Exercise directions: How many lines in the rows below contain the string "kern"? Give the count alone.

Record extracts:
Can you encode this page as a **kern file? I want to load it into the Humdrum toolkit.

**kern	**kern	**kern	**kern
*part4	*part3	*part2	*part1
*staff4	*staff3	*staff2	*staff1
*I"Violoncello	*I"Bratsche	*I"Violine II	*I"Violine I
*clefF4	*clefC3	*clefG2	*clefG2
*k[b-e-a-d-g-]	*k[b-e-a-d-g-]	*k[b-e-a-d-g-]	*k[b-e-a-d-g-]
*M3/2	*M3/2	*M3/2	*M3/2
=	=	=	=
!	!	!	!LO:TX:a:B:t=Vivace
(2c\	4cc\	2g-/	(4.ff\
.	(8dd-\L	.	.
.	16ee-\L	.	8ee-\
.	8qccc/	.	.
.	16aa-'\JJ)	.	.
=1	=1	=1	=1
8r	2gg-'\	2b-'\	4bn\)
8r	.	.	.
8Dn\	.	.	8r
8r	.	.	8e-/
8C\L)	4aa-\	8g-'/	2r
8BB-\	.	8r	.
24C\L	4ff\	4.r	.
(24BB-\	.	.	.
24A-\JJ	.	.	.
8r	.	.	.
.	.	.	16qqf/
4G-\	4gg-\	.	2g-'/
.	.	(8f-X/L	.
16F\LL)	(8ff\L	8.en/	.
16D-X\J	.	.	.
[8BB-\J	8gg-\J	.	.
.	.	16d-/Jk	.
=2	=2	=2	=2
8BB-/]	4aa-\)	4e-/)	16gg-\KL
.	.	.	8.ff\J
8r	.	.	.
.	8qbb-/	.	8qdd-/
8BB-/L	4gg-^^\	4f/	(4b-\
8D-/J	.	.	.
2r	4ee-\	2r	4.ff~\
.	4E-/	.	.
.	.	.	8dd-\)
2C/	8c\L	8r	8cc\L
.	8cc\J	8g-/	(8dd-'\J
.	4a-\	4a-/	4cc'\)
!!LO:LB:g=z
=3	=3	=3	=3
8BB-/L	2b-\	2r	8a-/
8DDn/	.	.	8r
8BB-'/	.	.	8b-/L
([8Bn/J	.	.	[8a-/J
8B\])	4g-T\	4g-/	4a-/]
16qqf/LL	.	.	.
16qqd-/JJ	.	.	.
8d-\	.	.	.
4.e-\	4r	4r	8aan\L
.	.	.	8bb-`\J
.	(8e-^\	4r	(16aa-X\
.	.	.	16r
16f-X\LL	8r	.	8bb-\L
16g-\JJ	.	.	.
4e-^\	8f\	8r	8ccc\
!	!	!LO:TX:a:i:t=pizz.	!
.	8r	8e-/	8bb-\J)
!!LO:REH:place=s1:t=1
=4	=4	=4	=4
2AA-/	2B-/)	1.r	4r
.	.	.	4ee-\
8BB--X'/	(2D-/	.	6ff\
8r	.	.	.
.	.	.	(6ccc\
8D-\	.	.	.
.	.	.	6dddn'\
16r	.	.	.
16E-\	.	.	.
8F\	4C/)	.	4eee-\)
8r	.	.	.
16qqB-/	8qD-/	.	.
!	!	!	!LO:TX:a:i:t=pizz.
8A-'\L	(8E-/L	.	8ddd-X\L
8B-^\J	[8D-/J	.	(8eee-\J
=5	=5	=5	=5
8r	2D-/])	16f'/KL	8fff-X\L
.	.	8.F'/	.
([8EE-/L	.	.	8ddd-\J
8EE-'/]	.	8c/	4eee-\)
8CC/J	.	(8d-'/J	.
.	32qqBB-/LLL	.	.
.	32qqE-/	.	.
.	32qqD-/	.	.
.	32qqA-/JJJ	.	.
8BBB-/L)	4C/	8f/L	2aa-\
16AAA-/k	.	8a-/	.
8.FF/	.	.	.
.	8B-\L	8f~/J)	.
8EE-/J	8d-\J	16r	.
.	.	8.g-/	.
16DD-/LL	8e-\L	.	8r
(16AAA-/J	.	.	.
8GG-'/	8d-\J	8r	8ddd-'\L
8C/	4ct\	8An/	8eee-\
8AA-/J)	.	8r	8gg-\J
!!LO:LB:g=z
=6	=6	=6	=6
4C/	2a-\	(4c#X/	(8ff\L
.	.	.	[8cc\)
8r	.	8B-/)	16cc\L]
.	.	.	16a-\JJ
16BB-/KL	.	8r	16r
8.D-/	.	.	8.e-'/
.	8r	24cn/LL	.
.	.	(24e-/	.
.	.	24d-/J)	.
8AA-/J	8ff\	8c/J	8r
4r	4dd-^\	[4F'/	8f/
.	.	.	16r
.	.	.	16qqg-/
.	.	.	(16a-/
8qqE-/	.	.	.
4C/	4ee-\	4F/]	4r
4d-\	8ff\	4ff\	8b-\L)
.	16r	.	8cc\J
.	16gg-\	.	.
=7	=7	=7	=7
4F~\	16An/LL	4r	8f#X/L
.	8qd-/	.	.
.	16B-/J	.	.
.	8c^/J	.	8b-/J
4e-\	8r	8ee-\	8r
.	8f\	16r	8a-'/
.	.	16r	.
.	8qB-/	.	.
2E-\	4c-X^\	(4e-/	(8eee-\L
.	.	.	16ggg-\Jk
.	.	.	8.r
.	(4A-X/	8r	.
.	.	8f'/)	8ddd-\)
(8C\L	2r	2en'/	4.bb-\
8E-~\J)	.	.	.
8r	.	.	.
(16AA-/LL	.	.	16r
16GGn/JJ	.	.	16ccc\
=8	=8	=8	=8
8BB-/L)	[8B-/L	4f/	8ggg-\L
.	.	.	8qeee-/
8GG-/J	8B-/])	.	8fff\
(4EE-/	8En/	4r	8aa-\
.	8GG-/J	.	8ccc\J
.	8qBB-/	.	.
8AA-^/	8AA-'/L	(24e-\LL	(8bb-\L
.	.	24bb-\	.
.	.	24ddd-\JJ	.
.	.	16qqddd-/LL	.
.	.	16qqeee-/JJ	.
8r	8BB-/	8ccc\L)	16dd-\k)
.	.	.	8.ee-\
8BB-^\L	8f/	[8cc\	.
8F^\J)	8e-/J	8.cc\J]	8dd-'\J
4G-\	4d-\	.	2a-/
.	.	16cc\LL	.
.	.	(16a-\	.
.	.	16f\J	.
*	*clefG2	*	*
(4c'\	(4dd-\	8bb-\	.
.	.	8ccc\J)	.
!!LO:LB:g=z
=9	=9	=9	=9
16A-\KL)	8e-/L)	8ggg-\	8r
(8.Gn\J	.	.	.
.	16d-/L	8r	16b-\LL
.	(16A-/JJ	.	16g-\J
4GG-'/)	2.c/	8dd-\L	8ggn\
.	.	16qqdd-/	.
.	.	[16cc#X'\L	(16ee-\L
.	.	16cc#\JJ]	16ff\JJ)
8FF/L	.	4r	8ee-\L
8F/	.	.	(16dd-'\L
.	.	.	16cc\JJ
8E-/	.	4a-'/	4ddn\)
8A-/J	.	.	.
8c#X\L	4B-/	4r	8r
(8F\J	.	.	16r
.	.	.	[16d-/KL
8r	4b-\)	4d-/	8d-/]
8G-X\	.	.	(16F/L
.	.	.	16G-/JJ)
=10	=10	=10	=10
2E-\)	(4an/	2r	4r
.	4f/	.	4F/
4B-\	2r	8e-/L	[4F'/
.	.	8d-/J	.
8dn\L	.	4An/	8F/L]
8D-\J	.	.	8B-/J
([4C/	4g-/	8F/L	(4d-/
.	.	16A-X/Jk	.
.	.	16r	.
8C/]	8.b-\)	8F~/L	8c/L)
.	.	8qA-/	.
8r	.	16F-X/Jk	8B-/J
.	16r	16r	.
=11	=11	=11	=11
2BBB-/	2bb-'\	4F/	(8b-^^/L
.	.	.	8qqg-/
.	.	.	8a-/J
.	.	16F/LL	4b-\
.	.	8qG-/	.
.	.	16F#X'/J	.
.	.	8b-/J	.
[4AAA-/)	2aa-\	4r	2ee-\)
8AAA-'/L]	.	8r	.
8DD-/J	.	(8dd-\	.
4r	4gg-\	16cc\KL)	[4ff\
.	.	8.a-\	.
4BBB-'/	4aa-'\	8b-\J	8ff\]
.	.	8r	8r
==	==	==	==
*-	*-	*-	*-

Correct result: 2